=== Begin Enclosure ===

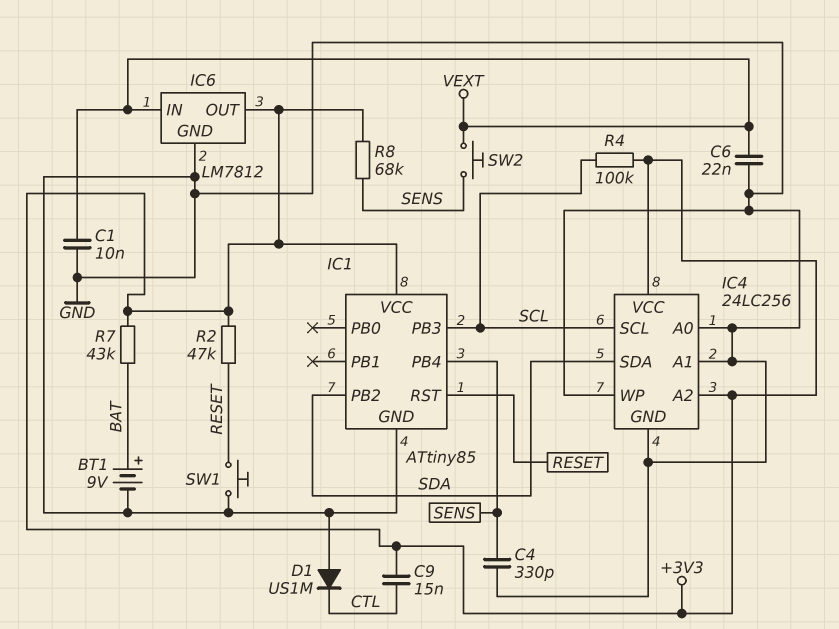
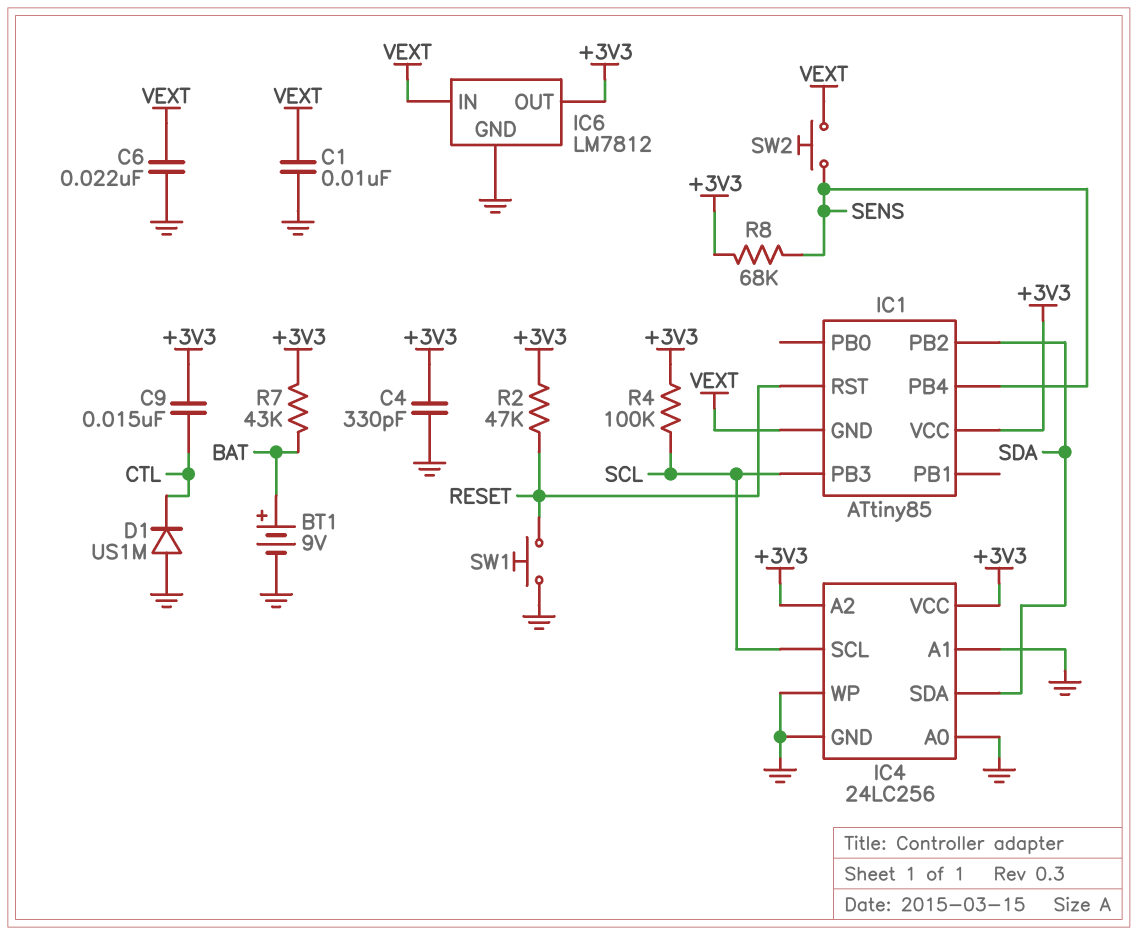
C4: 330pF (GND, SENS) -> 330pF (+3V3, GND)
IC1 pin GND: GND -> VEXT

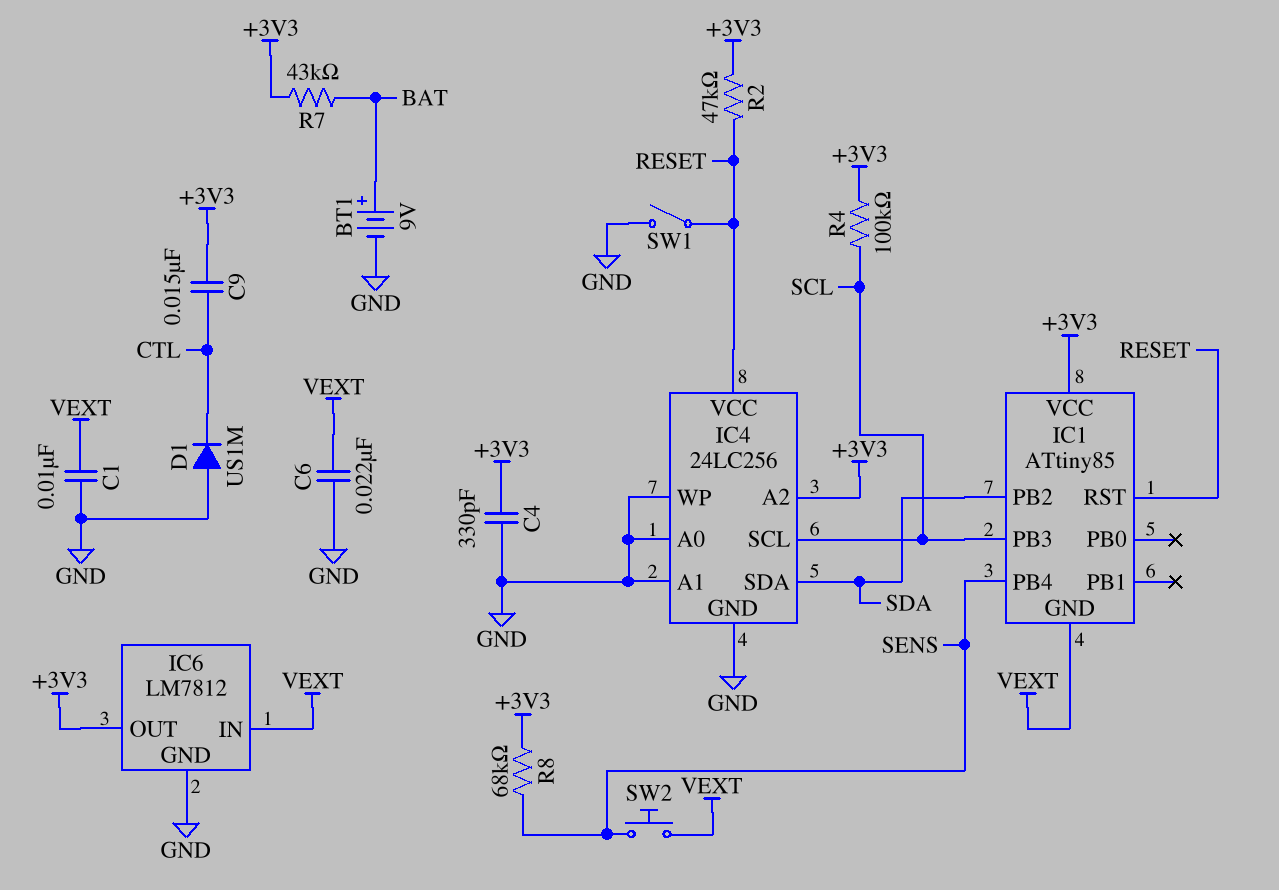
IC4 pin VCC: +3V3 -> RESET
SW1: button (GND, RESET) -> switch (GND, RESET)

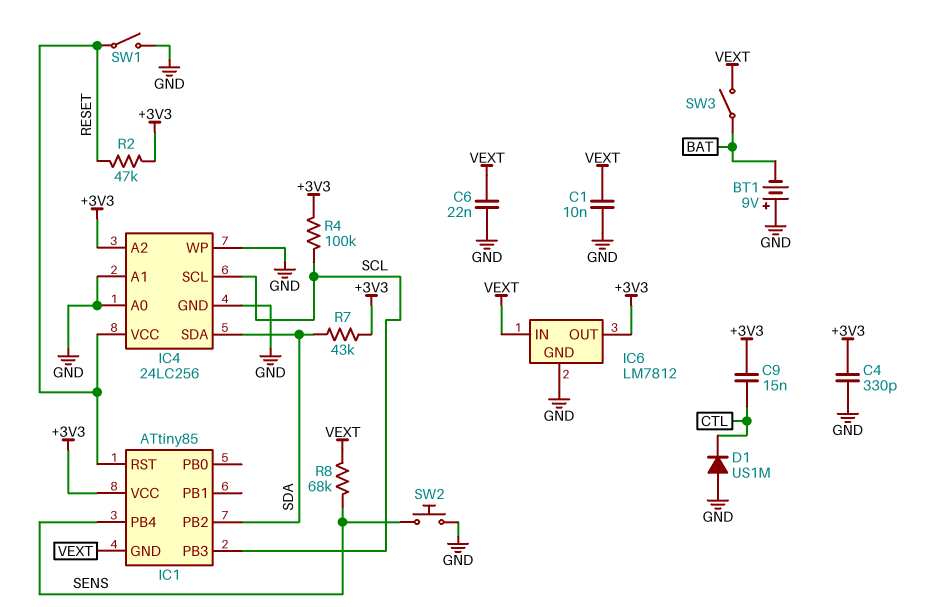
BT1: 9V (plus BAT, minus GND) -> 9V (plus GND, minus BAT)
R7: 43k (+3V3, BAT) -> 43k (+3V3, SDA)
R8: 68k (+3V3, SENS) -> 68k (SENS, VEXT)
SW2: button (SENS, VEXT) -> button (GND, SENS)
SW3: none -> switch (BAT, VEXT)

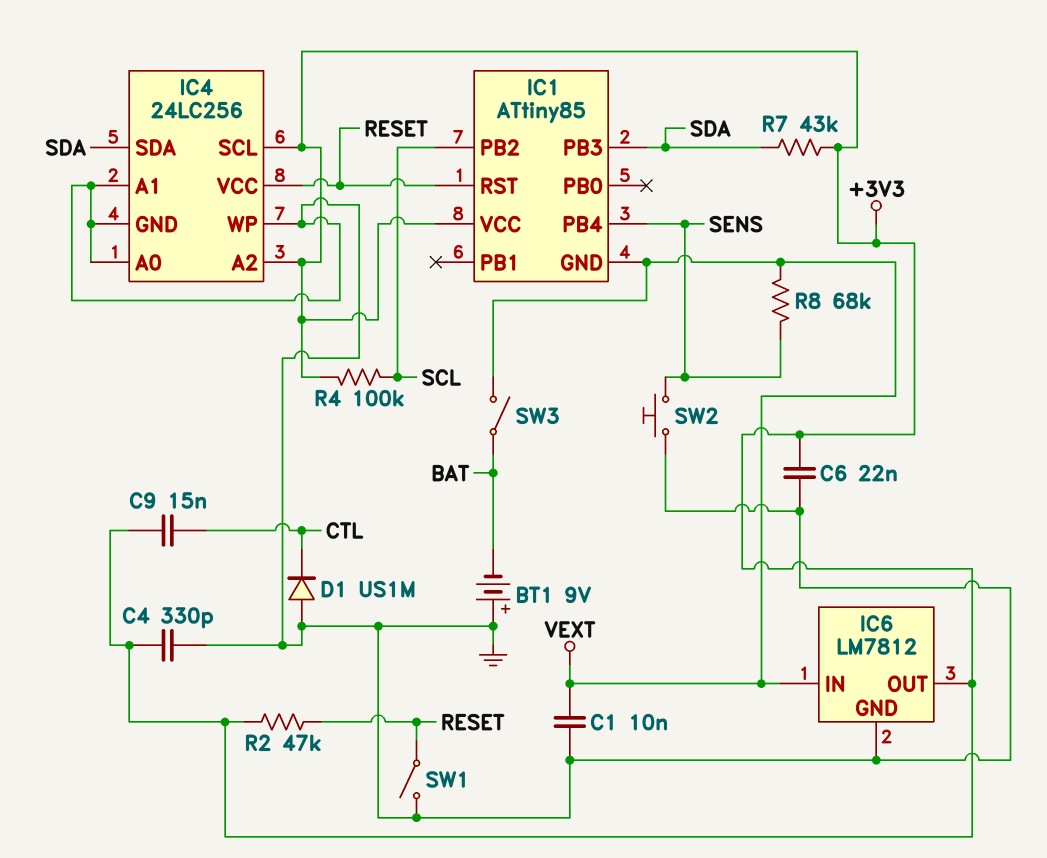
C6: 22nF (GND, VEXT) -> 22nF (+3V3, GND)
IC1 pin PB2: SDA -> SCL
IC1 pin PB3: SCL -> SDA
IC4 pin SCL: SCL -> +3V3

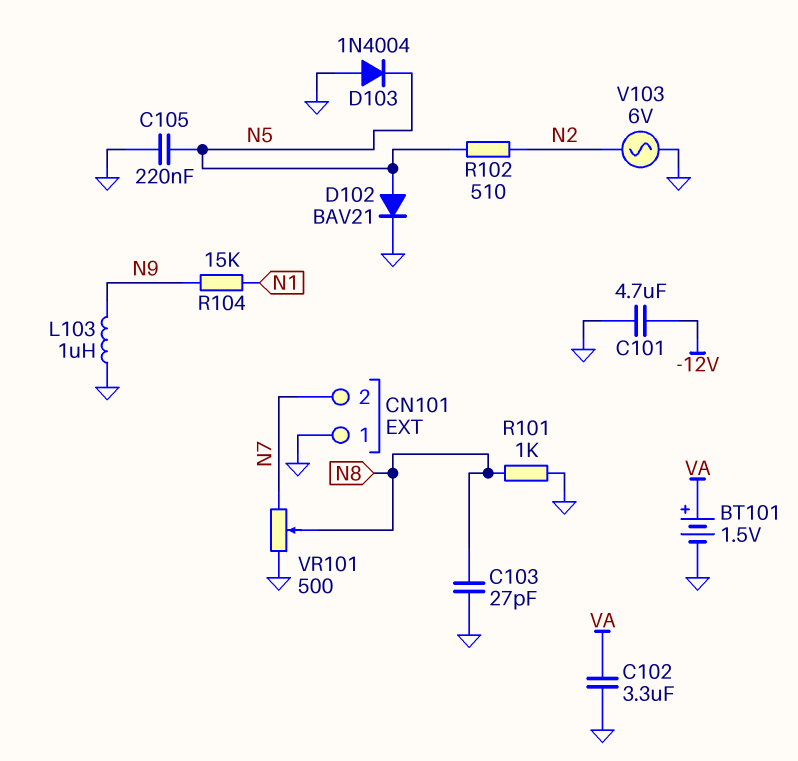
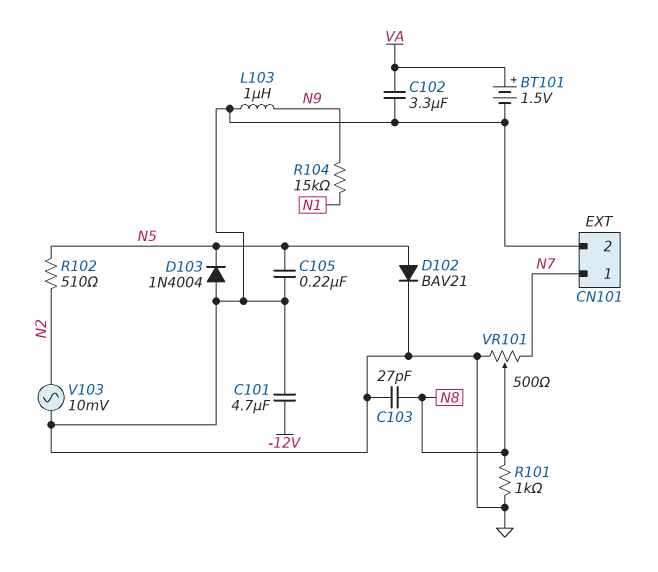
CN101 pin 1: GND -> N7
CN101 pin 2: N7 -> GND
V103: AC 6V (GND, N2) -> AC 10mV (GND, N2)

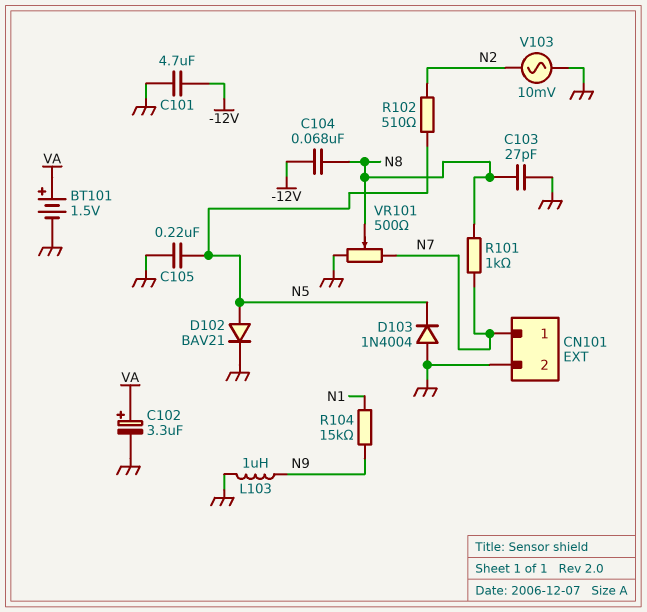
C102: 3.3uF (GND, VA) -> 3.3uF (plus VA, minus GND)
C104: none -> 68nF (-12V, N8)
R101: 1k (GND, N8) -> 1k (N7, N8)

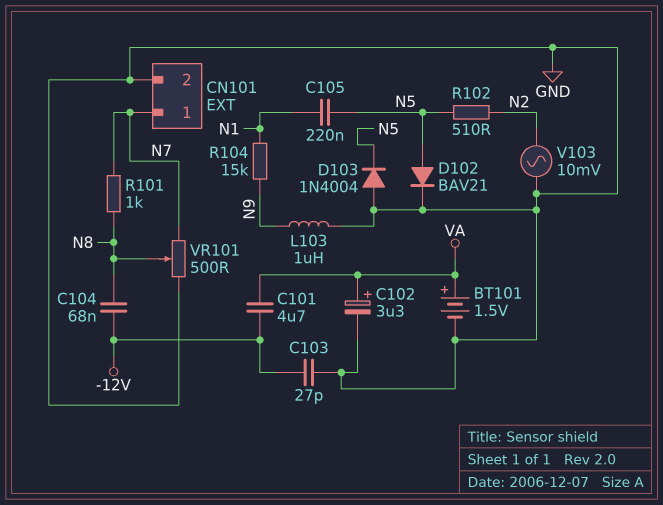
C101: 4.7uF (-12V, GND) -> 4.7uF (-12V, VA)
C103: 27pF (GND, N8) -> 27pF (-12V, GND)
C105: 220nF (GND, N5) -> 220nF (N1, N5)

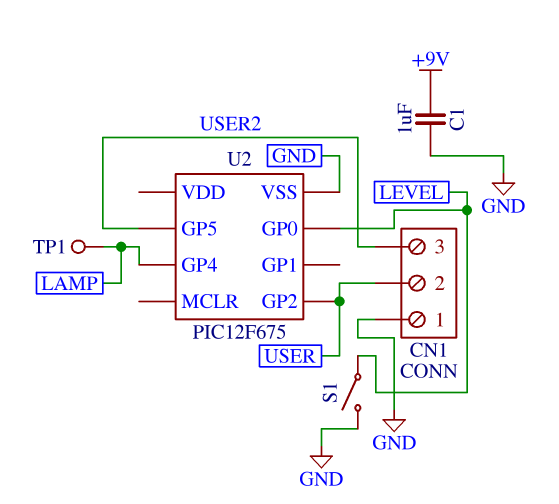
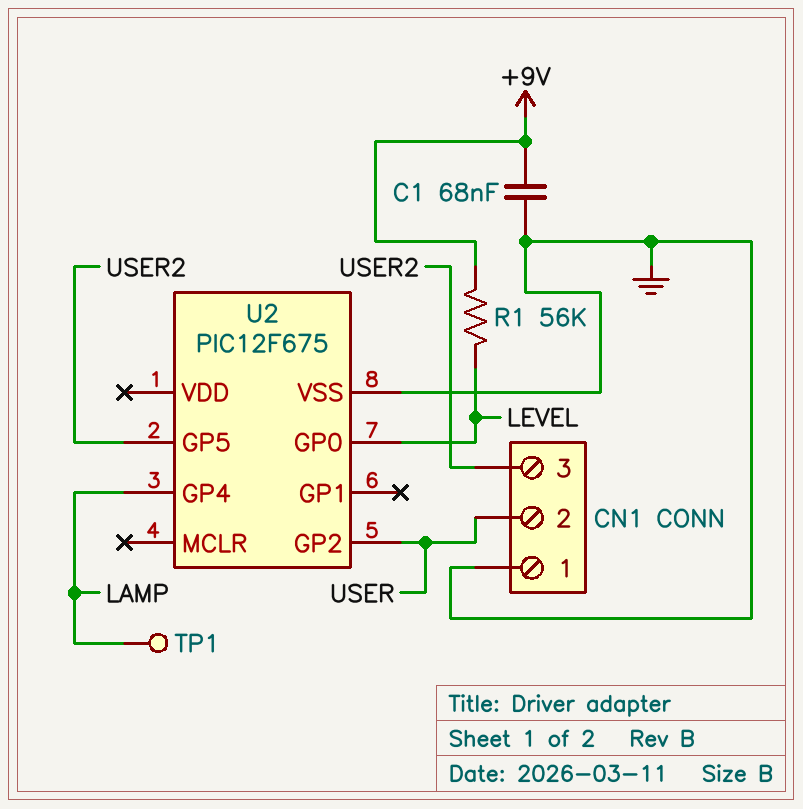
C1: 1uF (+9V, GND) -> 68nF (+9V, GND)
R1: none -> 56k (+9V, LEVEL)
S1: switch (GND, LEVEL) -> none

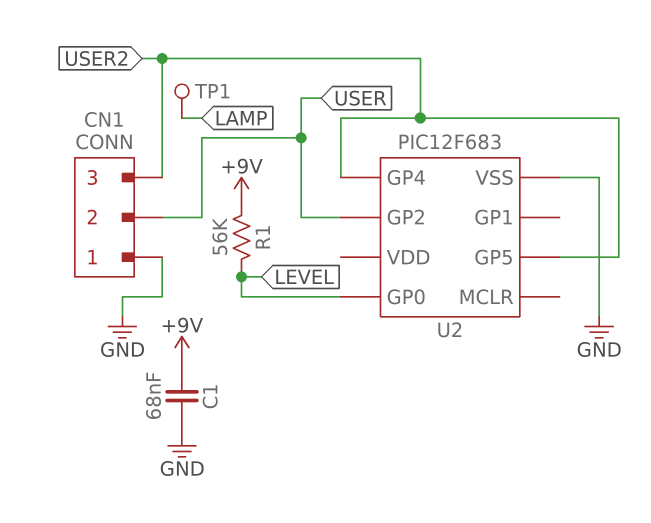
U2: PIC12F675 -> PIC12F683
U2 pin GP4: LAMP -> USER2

=== End Enclosure ===

## What needs to be done
Give back, word for word, the lines from the one with "C101: 4.7uF (-12V, GND) -> 4.7uF (-12V, VA)" to the end of the records above, and no pictures.

## Written answer
C101: 4.7uF (-12V, GND) -> 4.7uF (-12V, VA)
C103: 27pF (GND, N8) -> 27pF (-12V, GND)
C105: 220nF (GND, N5) -> 220nF (N1, N5)

C1: 1uF (+9V, GND) -> 68nF (+9V, GND)
R1: none -> 56k (+9V, LEVEL)
S1: switch (GND, LEVEL) -> none

U2: PIC12F675 -> PIC12F683
U2 pin GP4: LAMP -> USER2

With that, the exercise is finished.